┏━━
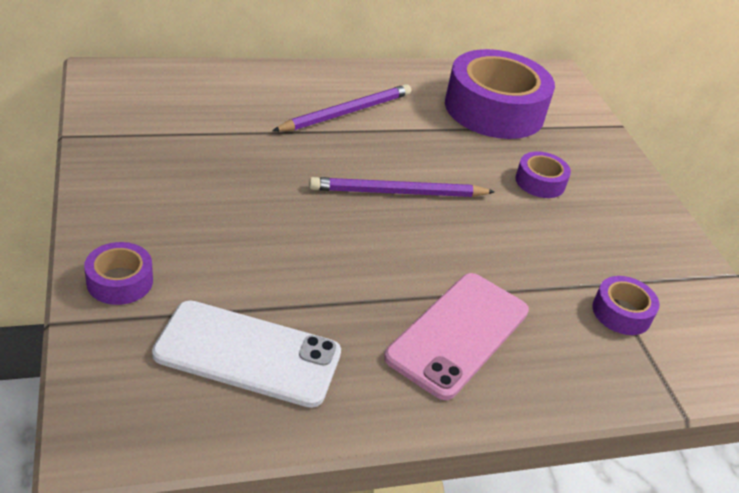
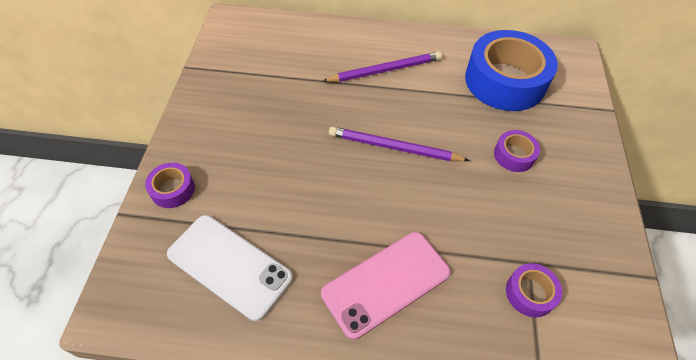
camera: 25 degrees right, 15 degrees up
(494, 109) = (505, 81): purple tape -> blue tape

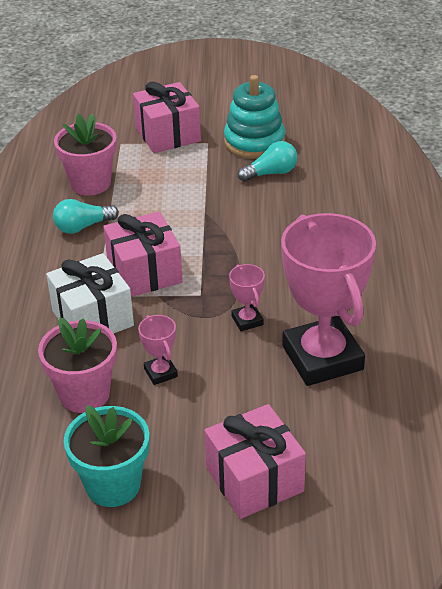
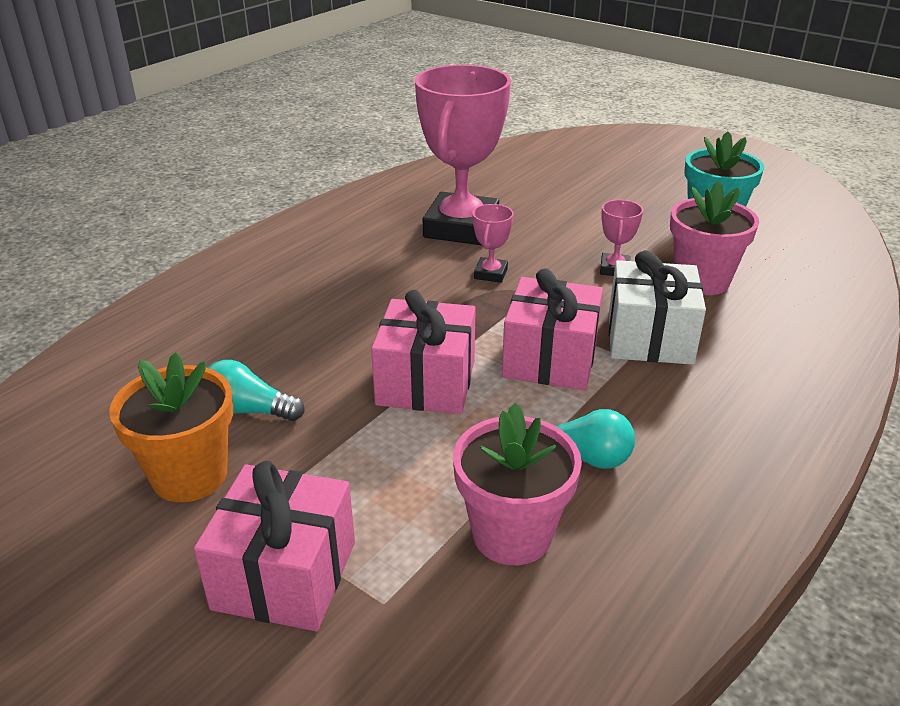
camera: 145 degrees left, 5 degrees down
(254, 142) = (190, 475): turquoise stacking toy -> orange flower pot
(254, 479) = (598, 192): pink gift -> pink gift (426, 382)

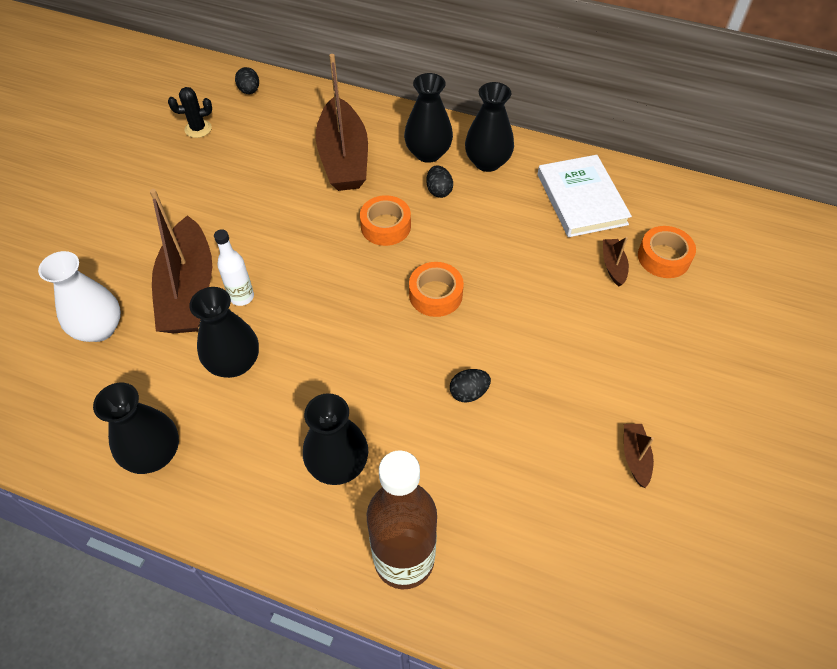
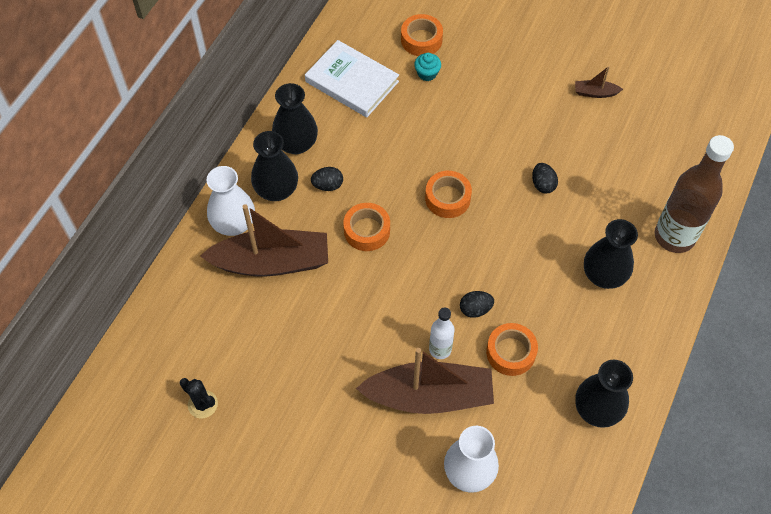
camera: 85 degrees left, 5 degrees up
(198, 129) = (202, 404): black cactus -> black cactus turned 45 degrees counterclockwise
(234, 363) = (510, 352): black vase -> orange tape
(249, 91) = (148, 353): black egg -> black egg (475, 309)
(385, 127) = (234, 224): none -> white vase
(581, 199) = (352, 81): white book -> white book turned 45 degrees clockwise
(613, 266) = (427, 73): brown boat -> turquoise cupcake

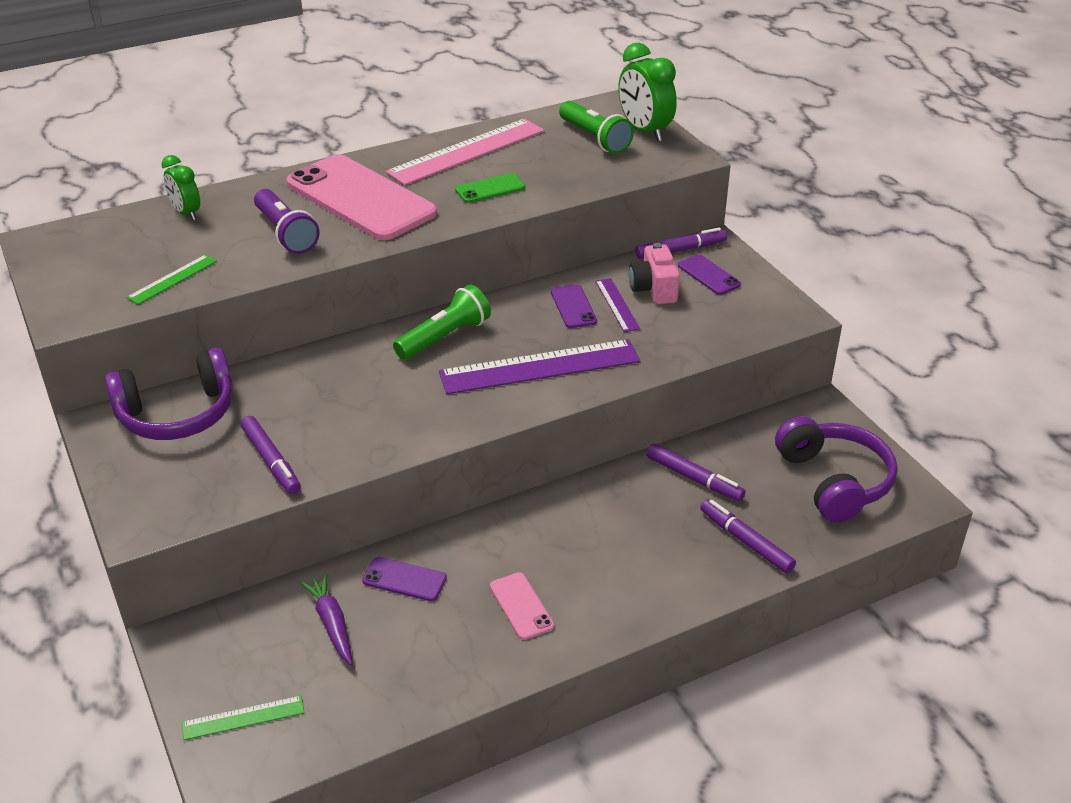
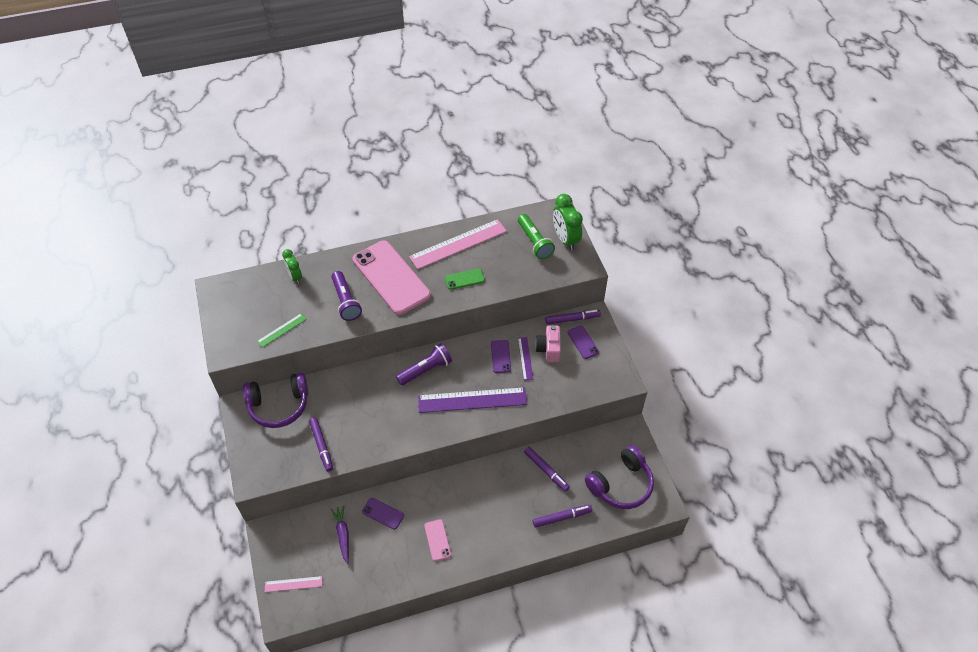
camera: 10 degrees right, 15 degrees up
(243, 717) = (293, 584): green ruler -> pink ruler
(444, 337) = (426, 370): green flashlight -> purple flashlight
(746, 541) = (562, 517): purple marker -> purple marker turned 105 degrees clockwise
(834, 481) = (621, 484): purple headphones -> purple headphones turned 60 degrees clockwise

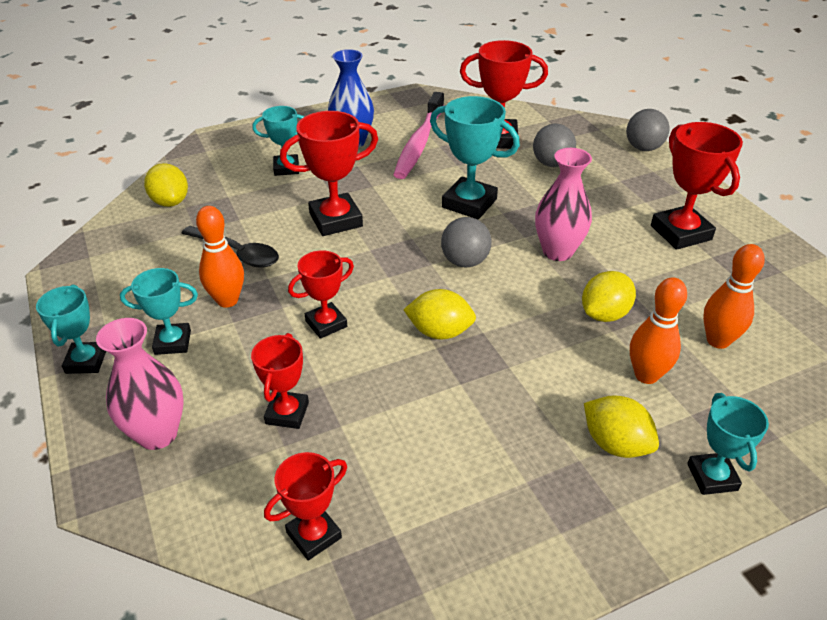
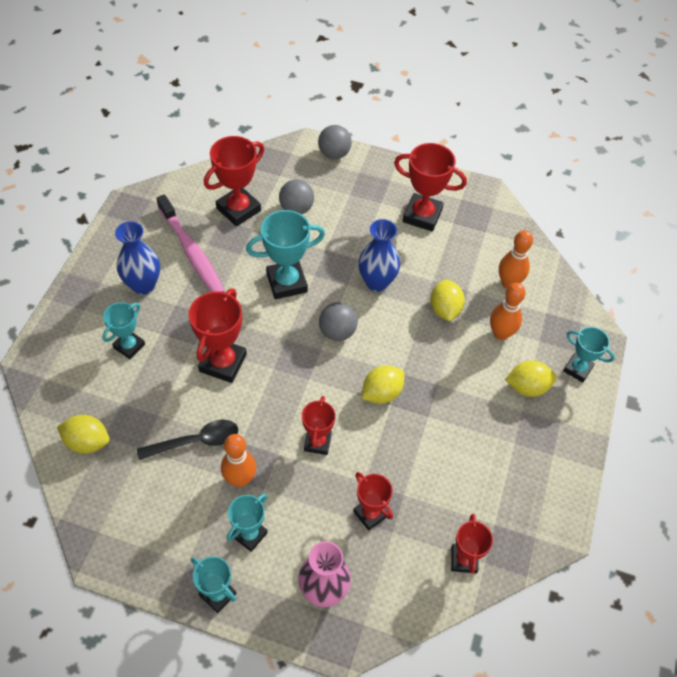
camera: 50 degrees left, 15 degrees up
(557, 251) = (376, 282): pink vase -> blue vase

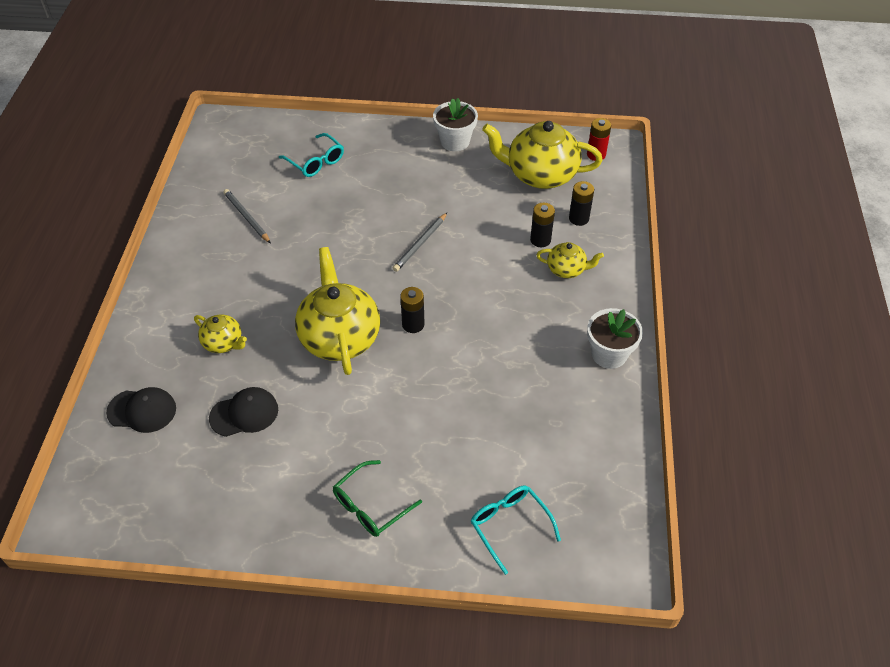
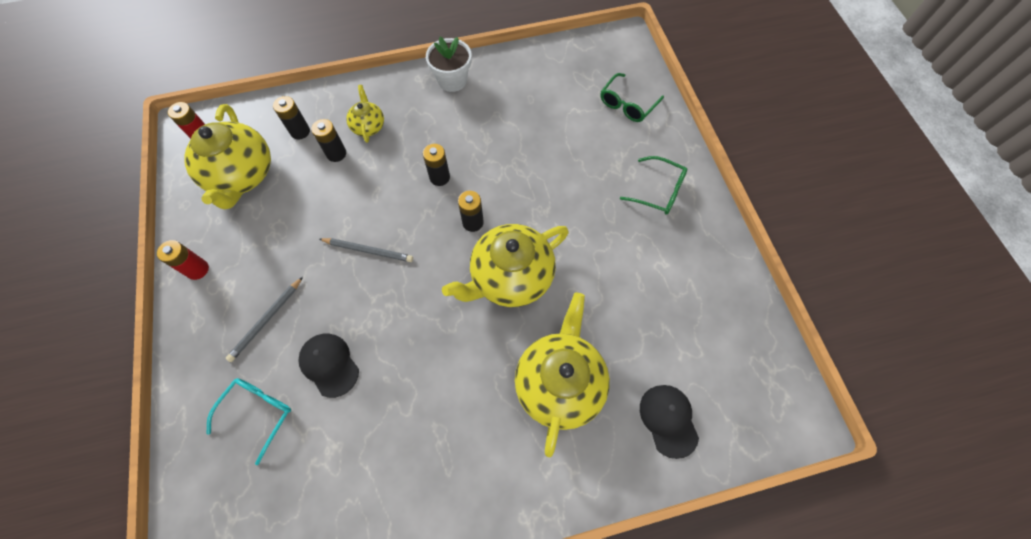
camera: 110 degrees left, 15 degrees up
(223, 343) = (559, 383): yellow teapot -> yellow teapot, size x1.99
(244, 413) = (626, 322): black cap -> black cap (329, 364)
(246, 217) = (375, 452): grey pencil -> grey pencil (267, 320)
(455, 141) = (197, 269): white flower pot -> red battery
(478, 311) = (439, 177): none -> black battery
(510, 526) = (627, 104): turquoise glasses -> green glasses

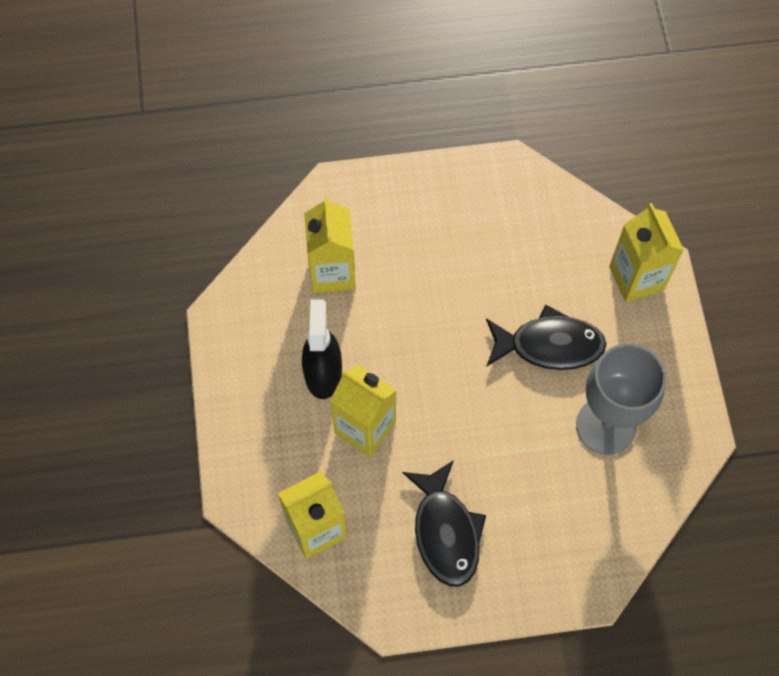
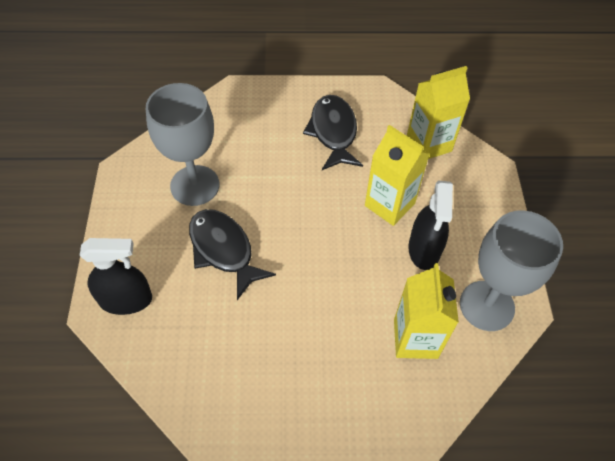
camera: 175 degrees left, 10 degrees down
(256, 315) = (487, 305): none -> grey goblet
(549, 345) = (223, 250): black fish -> black fish turned 45 degrees clockwise
(636, 278) = (126, 300): yellow carton -> black spray bottle

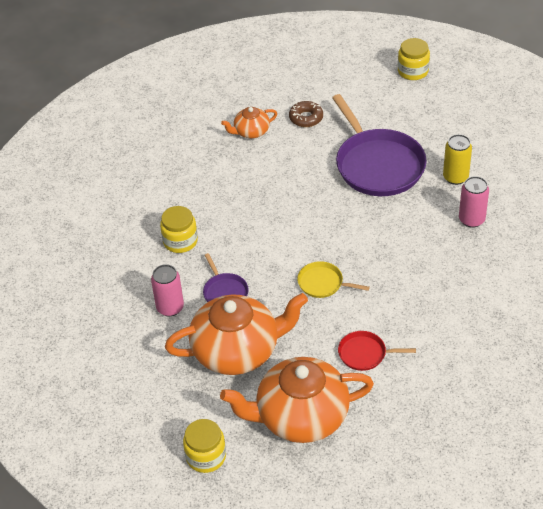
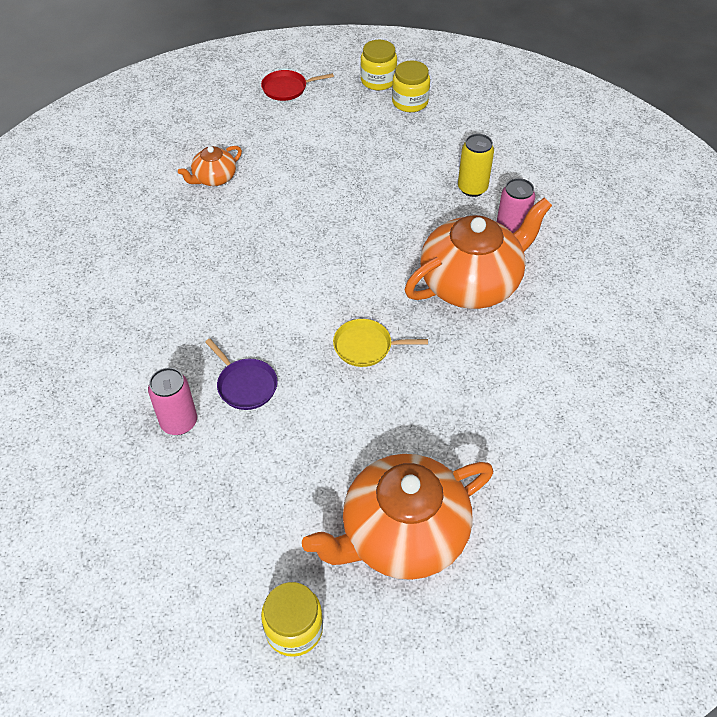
camera: 20 degrees left, 5 degrees up
(180, 241) = (166, 330): yellow jar -> yellow jar (410, 102)
(237, 350) = (287, 461): orange teapot -> orange teapot (471, 283)
(306, 118) = (275, 151): brown donut -> none
(365, 354) = (452, 427): red pan -> red pan (287, 88)
(377, 165) = (378, 190): purple pan -> none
┗━━
> **WORK REQUIRED**: The answer must be the line containing "(365, 354) = (452, 427): red" and every line after it to the end of the records, repeated exactly.

> **RESULT OF THIS EXERCISE**:
(365, 354) = (452, 427): red pan -> red pan (287, 88)
(377, 165) = (378, 190): purple pan -> none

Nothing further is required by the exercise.